MATERIAL FOR THIS EXERCISE:
☆ ☆ ☆ ☆
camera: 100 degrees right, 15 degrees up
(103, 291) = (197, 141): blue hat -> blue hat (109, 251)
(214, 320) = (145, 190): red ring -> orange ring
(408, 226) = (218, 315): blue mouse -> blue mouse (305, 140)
☆ ☆ ☆ ☆
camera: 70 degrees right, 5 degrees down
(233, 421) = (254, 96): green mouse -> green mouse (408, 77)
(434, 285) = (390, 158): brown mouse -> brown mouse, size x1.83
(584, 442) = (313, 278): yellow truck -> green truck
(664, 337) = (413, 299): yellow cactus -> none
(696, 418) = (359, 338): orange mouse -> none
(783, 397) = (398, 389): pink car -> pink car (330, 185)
☆ ☆ ☆ ☆
TASK PROMPT: Restate word for word the lines of the data above, starting at the line containing "camera: 100 degrees right, 15 degrees up" and ending at the line containing "(408, 226) = (218, 315): blue", both included, and nothing more.

YOUR SOLUTION:
camera: 100 degrees right, 15 degrees up
(103, 291) = (197, 141): blue hat -> blue hat (109, 251)
(214, 320) = (145, 190): red ring -> orange ring
(408, 226) = (218, 315): blue mouse -> blue mouse (305, 140)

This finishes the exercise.